Task prompt:
Work out how many lines below contain "white", then write only that number.

Record extracts:
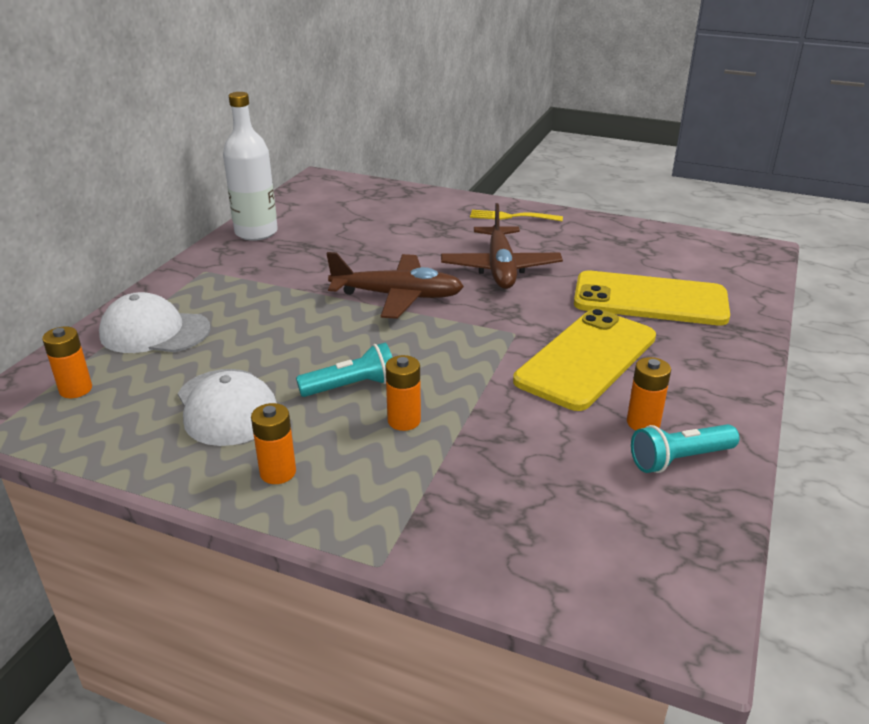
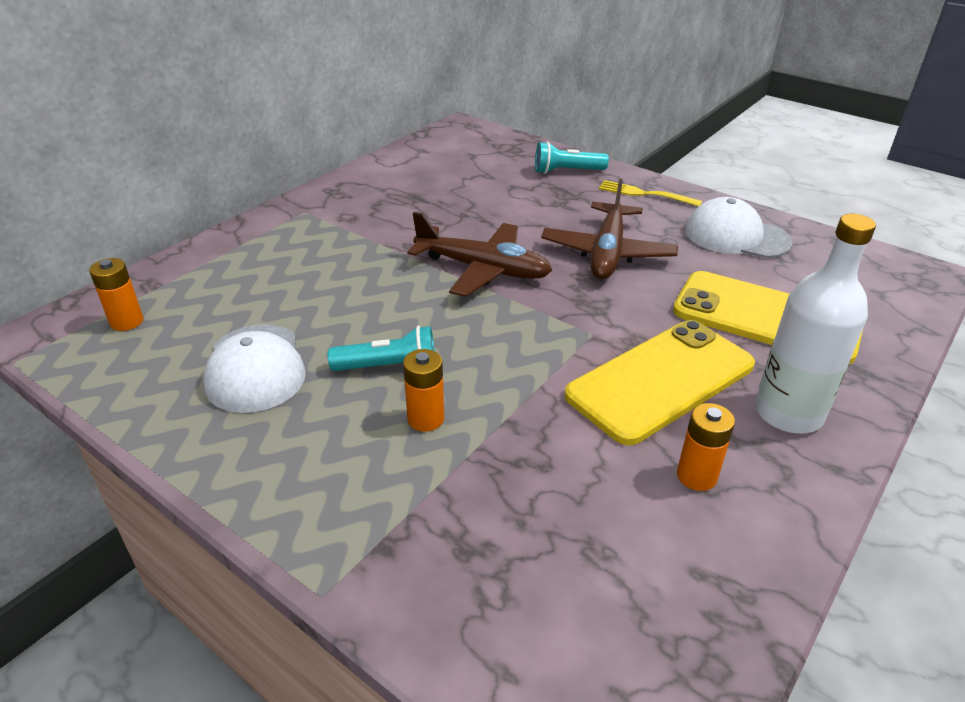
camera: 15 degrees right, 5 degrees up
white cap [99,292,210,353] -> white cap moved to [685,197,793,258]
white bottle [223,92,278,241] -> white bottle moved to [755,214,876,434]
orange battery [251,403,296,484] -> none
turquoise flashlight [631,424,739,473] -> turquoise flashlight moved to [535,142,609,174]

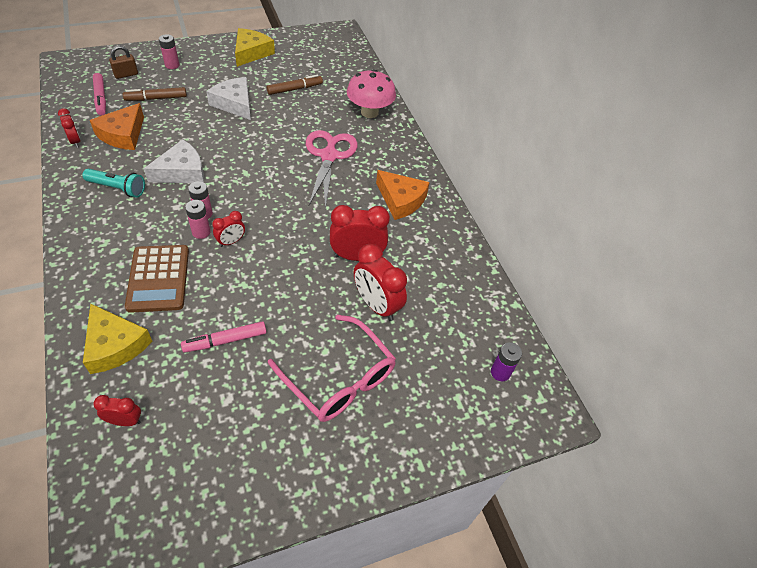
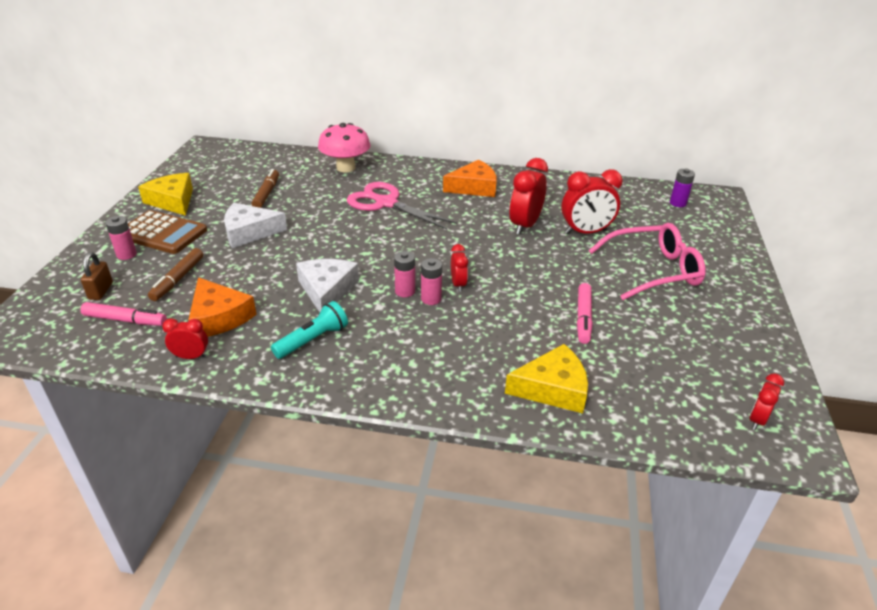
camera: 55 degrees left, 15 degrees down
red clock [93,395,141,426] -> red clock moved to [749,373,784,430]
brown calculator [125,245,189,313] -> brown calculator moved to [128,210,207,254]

--

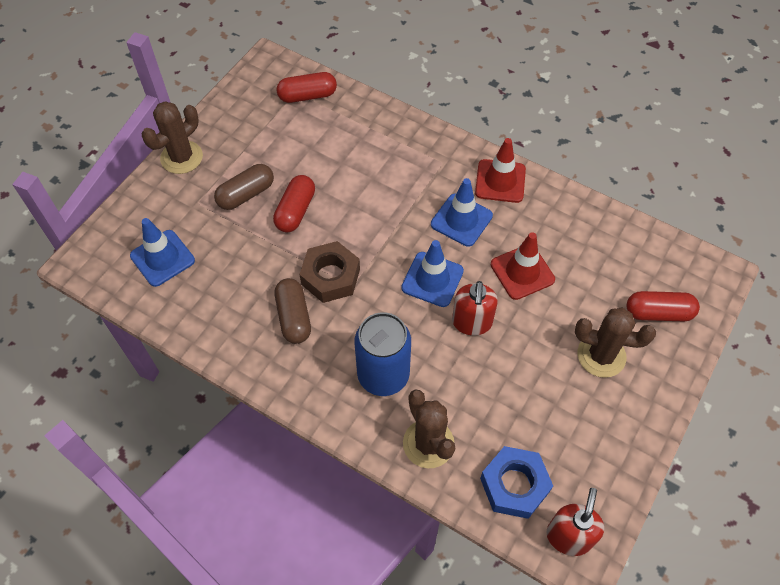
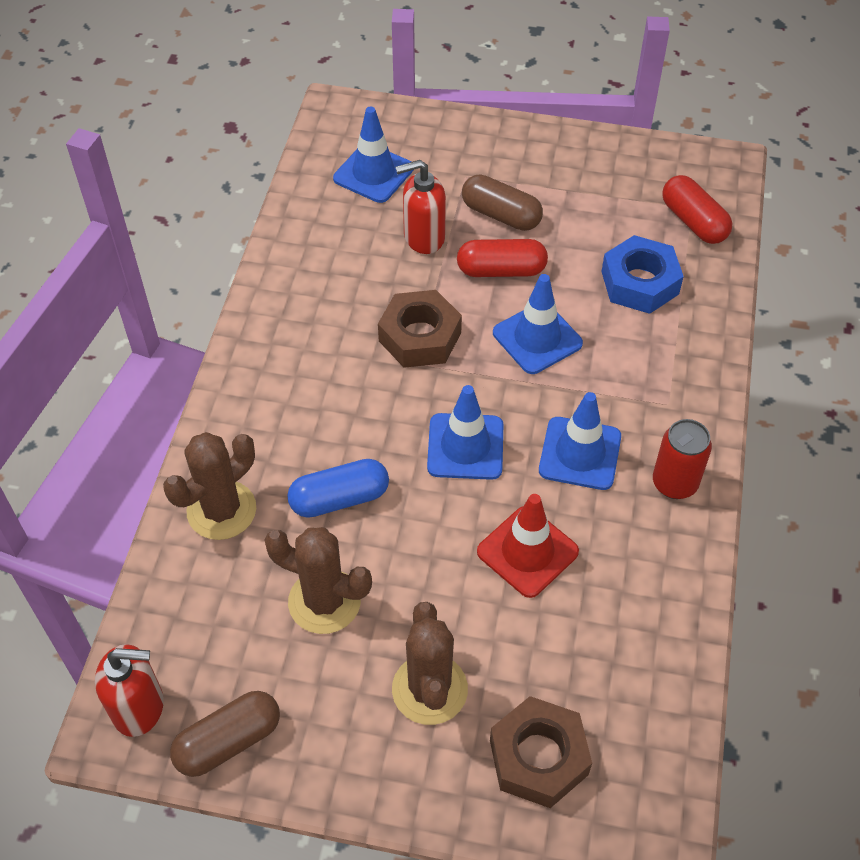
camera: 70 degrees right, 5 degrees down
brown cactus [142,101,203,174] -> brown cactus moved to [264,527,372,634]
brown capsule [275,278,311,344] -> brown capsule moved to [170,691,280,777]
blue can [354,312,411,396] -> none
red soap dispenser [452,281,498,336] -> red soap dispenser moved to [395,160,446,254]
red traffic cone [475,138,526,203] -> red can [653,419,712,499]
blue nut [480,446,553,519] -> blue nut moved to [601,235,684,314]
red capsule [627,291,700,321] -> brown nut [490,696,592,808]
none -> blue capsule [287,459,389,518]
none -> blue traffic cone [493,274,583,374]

Result for this task:
2